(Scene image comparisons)
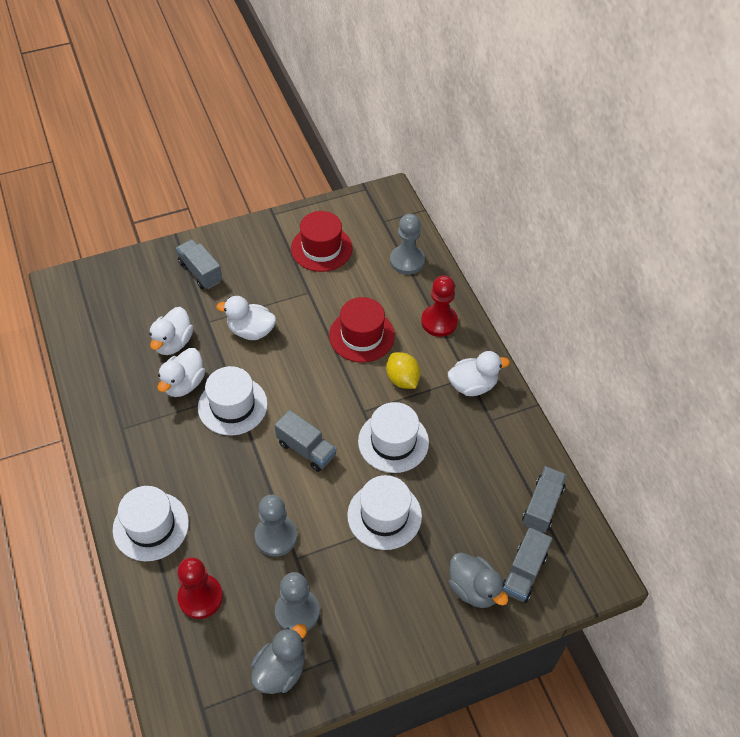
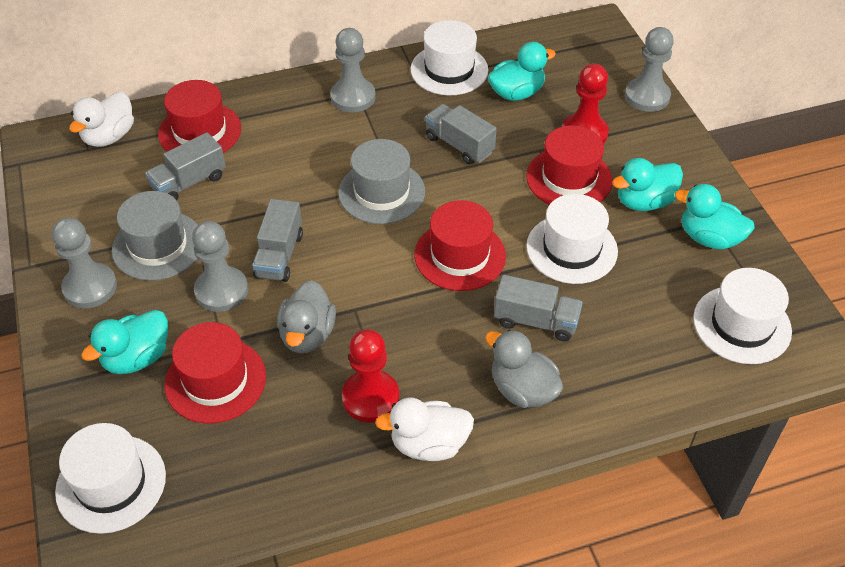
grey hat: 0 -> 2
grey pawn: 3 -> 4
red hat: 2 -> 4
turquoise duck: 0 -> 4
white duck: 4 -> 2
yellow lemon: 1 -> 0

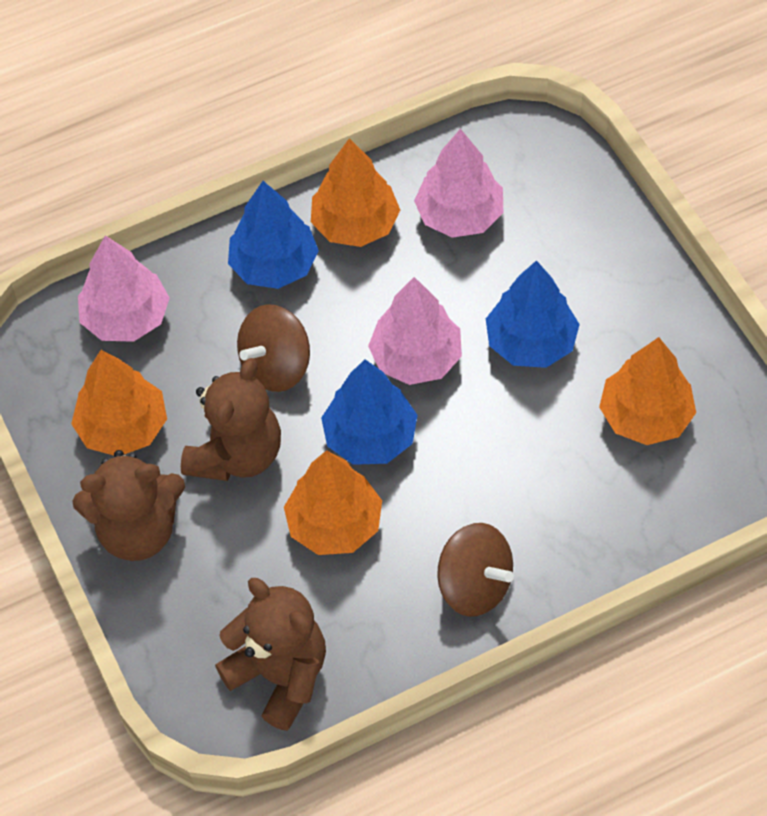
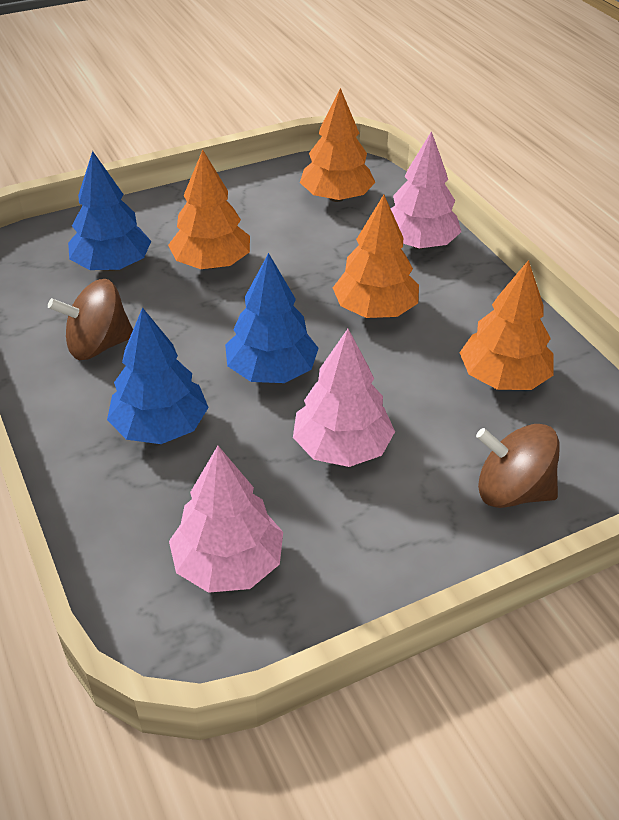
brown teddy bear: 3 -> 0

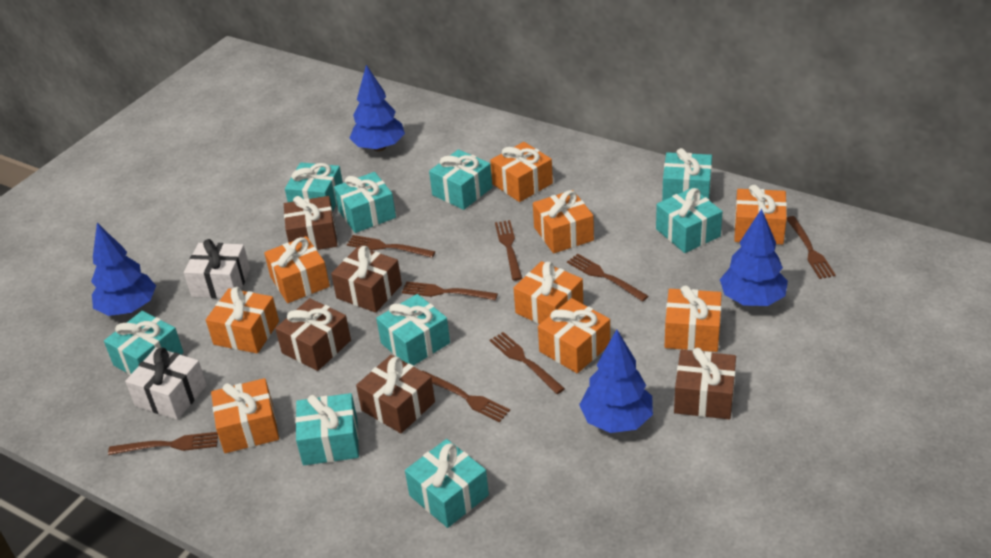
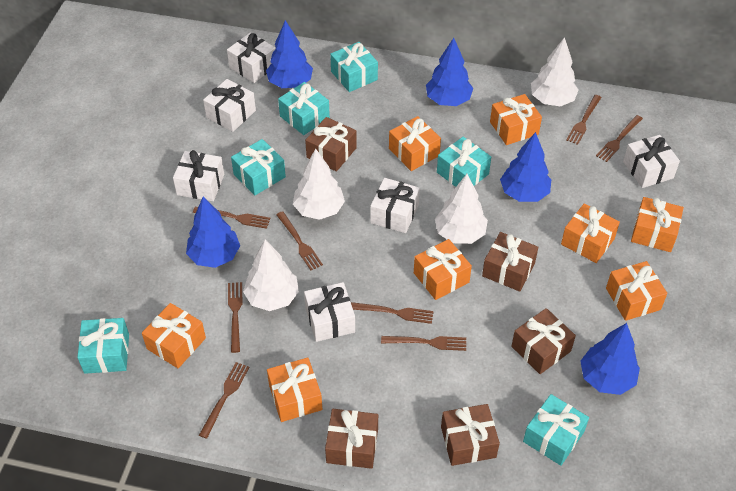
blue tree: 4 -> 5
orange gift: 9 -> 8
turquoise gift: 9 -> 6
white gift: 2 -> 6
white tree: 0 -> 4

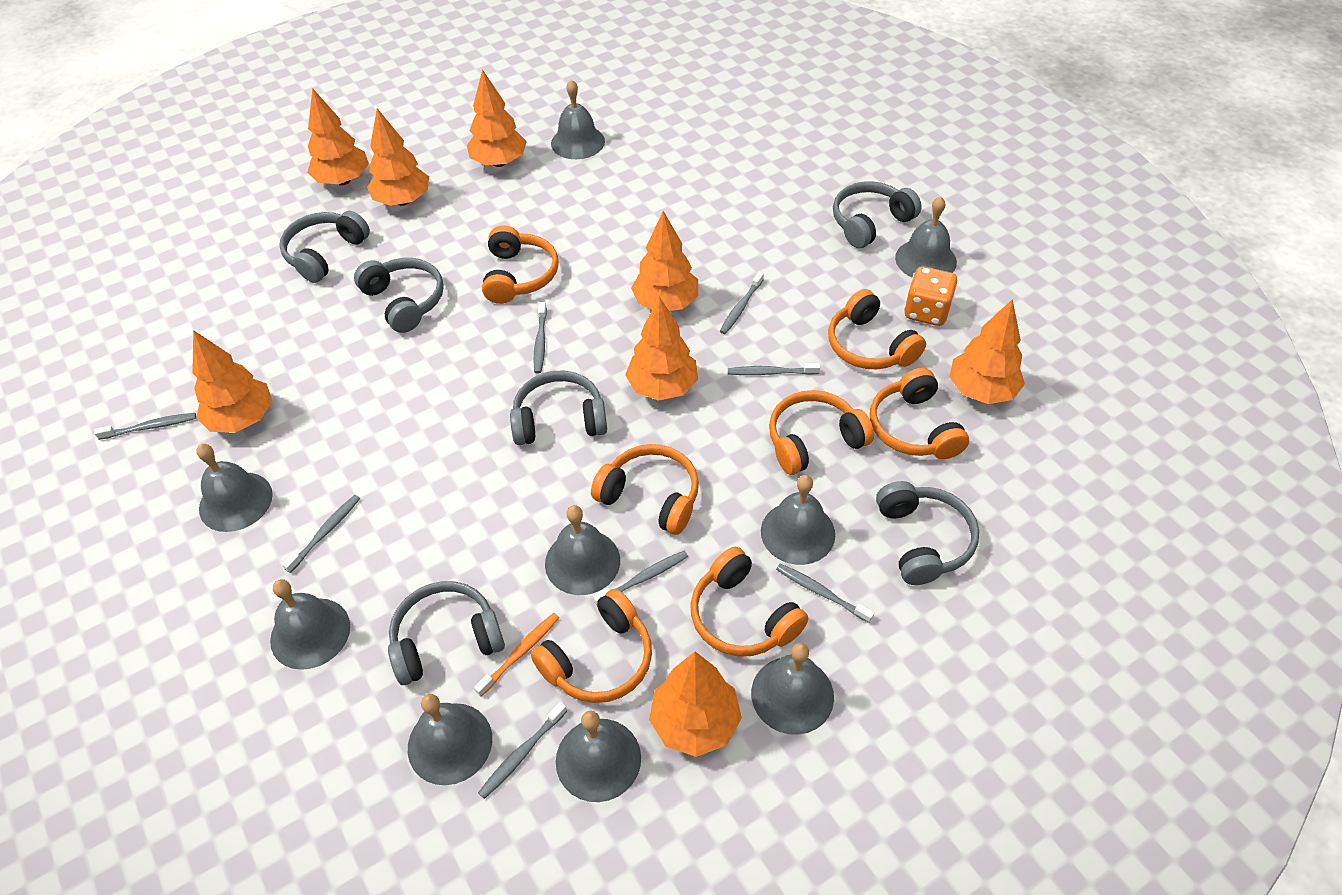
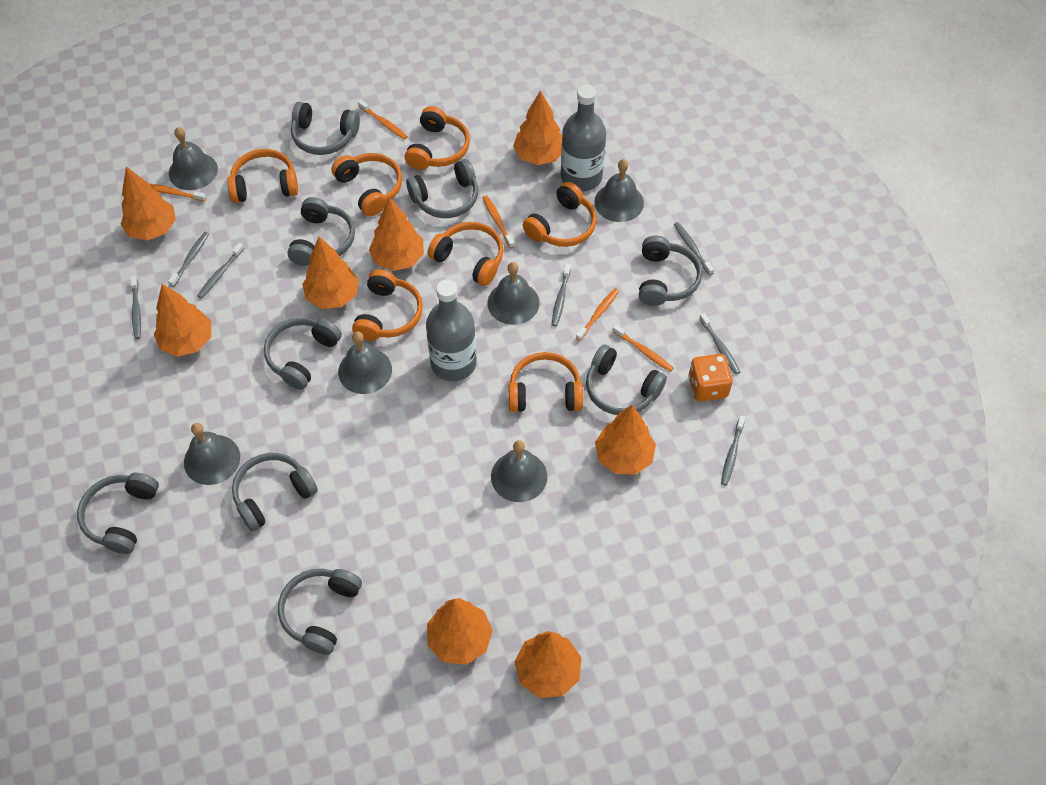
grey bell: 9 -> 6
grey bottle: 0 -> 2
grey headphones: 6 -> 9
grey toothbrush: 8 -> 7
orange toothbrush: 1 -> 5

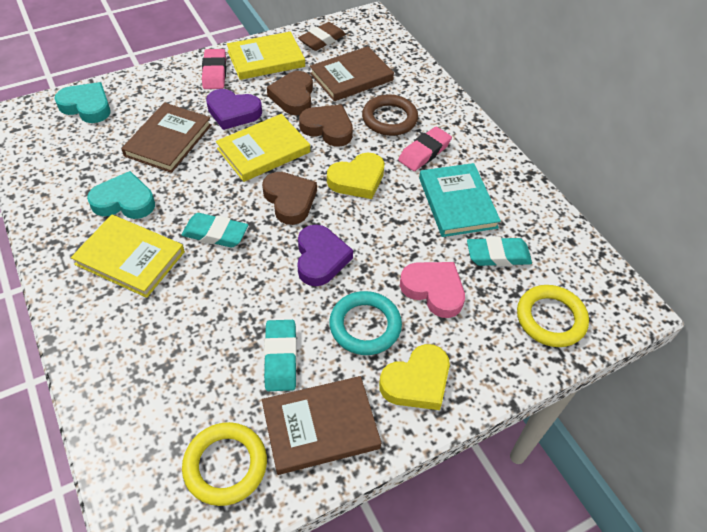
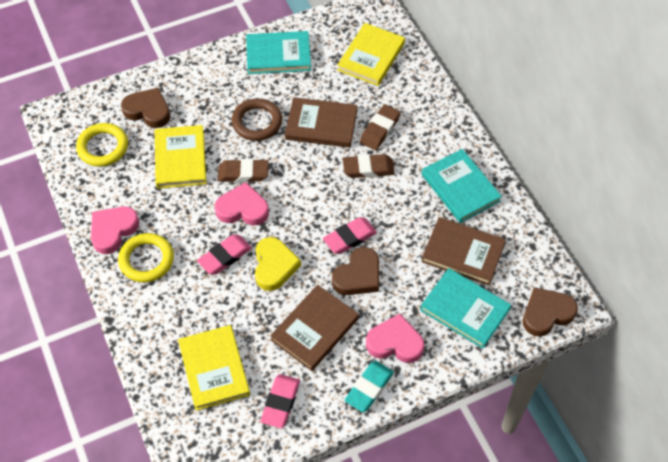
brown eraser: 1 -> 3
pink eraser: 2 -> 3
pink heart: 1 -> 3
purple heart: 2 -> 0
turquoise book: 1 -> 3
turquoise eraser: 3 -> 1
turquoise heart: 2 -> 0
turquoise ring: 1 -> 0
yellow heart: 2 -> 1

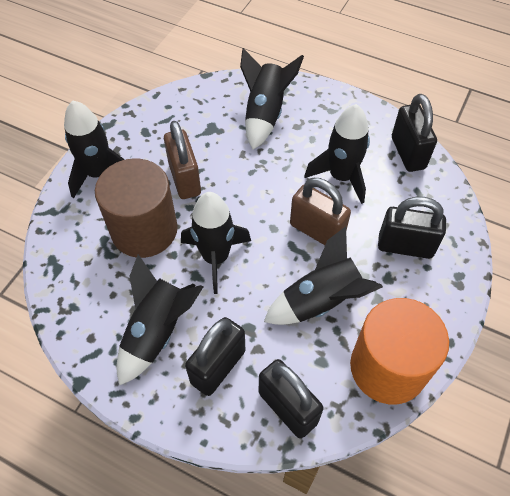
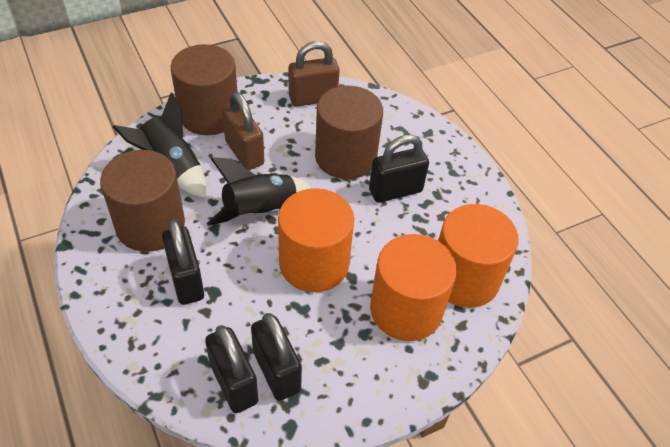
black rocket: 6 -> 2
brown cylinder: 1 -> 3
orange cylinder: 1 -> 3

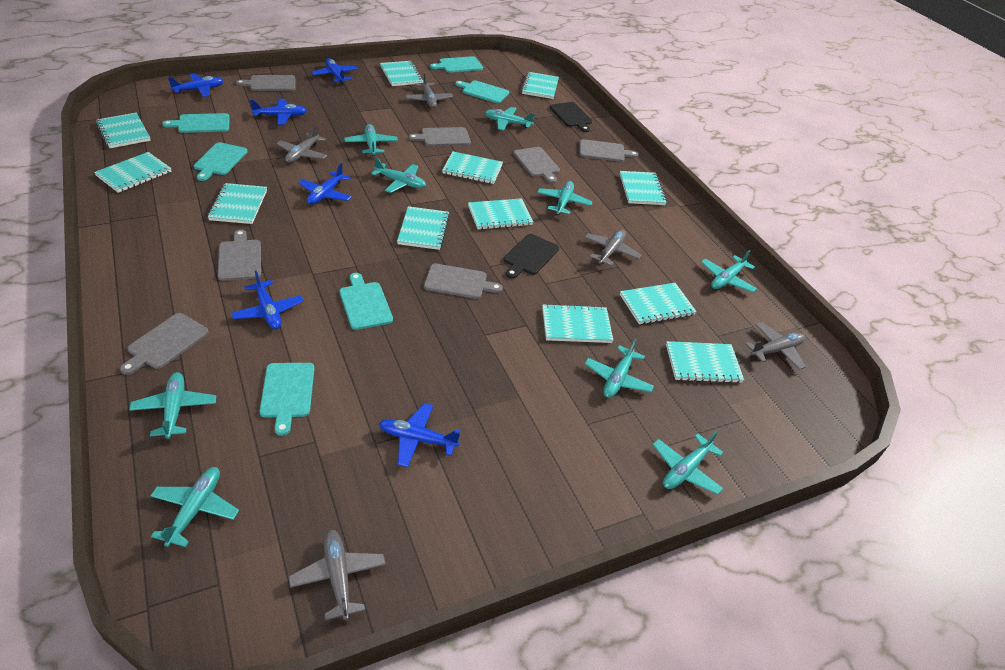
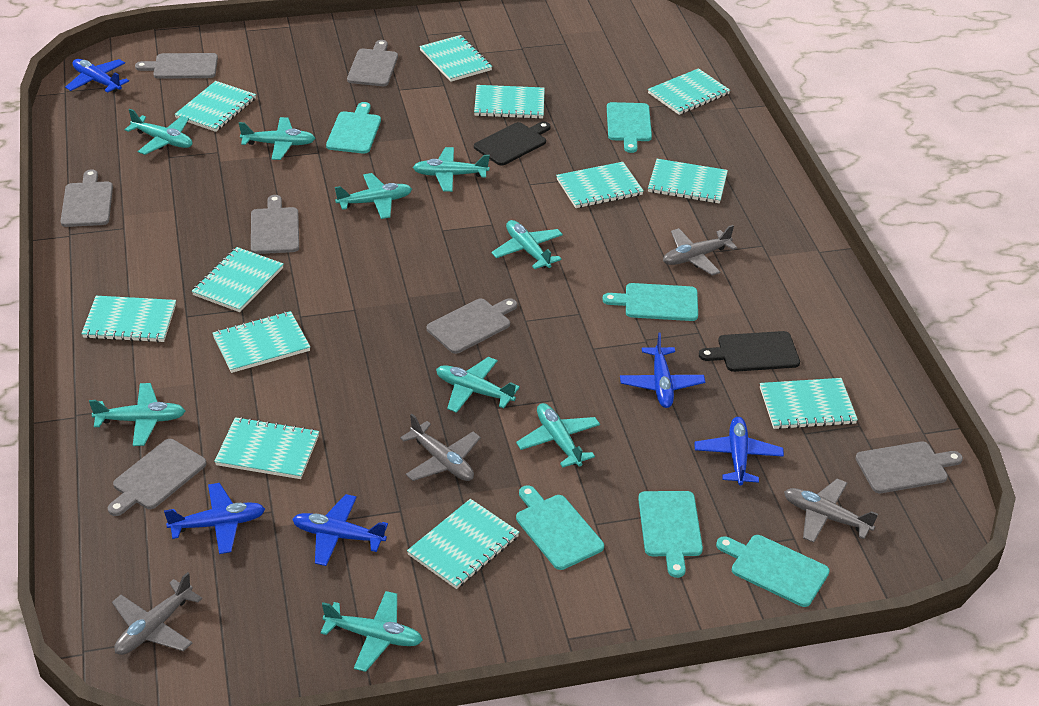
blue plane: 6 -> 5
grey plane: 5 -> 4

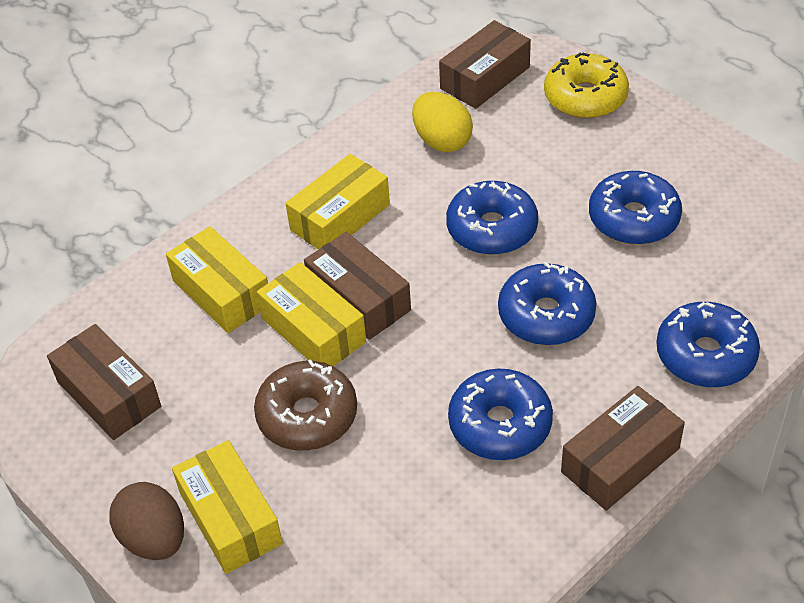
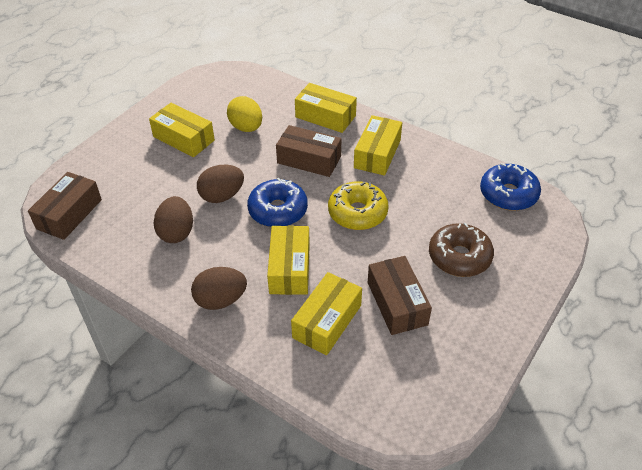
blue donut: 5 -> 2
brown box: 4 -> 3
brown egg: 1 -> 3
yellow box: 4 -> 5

WORK ITEM: Quote word for word only the lines above from the one containing "grey headphones: 6 -> 9" through the one containing "blue donut: 5 -> 2". Pictures stay out of your copy.

RESPONSE BOX:
grey headphones: 6 -> 9
grey toothbrush: 8 -> 7
orange toothbrush: 1 -> 5

brown eraser: 1 -> 3
pink eraser: 2 -> 3
pink heart: 1 -> 3
purple heart: 2 -> 0
turquoise book: 1 -> 3
turquoise eraser: 3 -> 1
turquoise heart: 2 -> 0
turquoise ring: 1 -> 0
yellow heart: 2 -> 1

black rocket: 6 -> 2
brown cylinder: 1 -> 3
orange cylinder: 1 -> 3

blue plane: 6 -> 5
grey plane: 5 -> 4

blue donut: 5 -> 2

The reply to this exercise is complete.